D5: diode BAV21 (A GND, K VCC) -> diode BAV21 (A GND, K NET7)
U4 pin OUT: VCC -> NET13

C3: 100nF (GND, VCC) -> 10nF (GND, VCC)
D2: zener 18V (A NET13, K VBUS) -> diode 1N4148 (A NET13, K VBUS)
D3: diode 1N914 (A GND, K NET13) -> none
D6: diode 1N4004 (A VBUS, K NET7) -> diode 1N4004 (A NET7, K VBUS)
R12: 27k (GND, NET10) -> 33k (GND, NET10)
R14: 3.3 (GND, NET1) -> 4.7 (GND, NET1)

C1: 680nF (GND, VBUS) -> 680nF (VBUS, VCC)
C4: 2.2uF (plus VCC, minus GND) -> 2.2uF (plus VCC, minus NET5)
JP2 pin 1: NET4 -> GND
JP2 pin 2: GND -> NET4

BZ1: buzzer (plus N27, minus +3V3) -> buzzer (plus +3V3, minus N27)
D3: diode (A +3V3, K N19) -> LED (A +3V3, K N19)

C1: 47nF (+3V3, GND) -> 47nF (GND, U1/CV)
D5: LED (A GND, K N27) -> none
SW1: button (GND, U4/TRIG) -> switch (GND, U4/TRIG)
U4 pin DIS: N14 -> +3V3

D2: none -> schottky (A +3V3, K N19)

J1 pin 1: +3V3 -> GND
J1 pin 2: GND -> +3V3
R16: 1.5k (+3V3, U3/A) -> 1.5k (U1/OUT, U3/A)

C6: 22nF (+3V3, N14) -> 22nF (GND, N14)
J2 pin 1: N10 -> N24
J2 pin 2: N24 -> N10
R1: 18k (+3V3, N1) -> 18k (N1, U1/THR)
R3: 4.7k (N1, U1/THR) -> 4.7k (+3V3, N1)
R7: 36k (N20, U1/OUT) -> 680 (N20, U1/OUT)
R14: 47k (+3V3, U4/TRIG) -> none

§

Work instructions
Please retype all of the records, keeping each line exactly as it is.

Answer to this exercise
D5: diode BAV21 (A GND, K VCC) -> diode BAV21 (A GND, K NET7)
U4 pin OUT: VCC -> NET13

C3: 100nF (GND, VCC) -> 10nF (GND, VCC)
D2: zener 18V (A NET13, K VBUS) -> diode 1N4148 (A NET13, K VBUS)
D3: diode 1N914 (A GND, K NET13) -> none
D6: diode 1N4004 (A VBUS, K NET7) -> diode 1N4004 (A NET7, K VBUS)
R12: 27k (GND, NET10) -> 33k (GND, NET10)
R14: 3.3 (GND, NET1) -> 4.7 (GND, NET1)

C1: 680nF (GND, VBUS) -> 680nF (VBUS, VCC)
C4: 2.2uF (plus VCC, minus GND) -> 2.2uF (plus VCC, minus NET5)
JP2 pin 1: NET4 -> GND
JP2 pin 2: GND -> NET4

BZ1: buzzer (plus N27, minus +3V3) -> buzzer (plus +3V3, minus N27)
D3: diode (A +3V3, K N19) -> LED (A +3V3, K N19)

C1: 47nF (+3V3, GND) -> 47nF (GND, U1/CV)
D5: LED (A GND, K N27) -> none
SW1: button (GND, U4/TRIG) -> switch (GND, U4/TRIG)
U4 pin DIS: N14 -> +3V3

D2: none -> schottky (A +3V3, K N19)

J1 pin 1: +3V3 -> GND
J1 pin 2: GND -> +3V3
R16: 1.5k (+3V3, U3/A) -> 1.5k (U1/OUT, U3/A)

C6: 22nF (+3V3, N14) -> 22nF (GND, N14)
J2 pin 1: N10 -> N24
J2 pin 2: N24 -> N10
R1: 18k (+3V3, N1) -> 18k (N1, U1/THR)
R3: 4.7k (N1, U1/THR) -> 4.7k (+3V3, N1)
R7: 36k (N20, U1/OUT) -> 680 (N20, U1/OUT)
R14: 47k (+3V3, U4/TRIG) -> none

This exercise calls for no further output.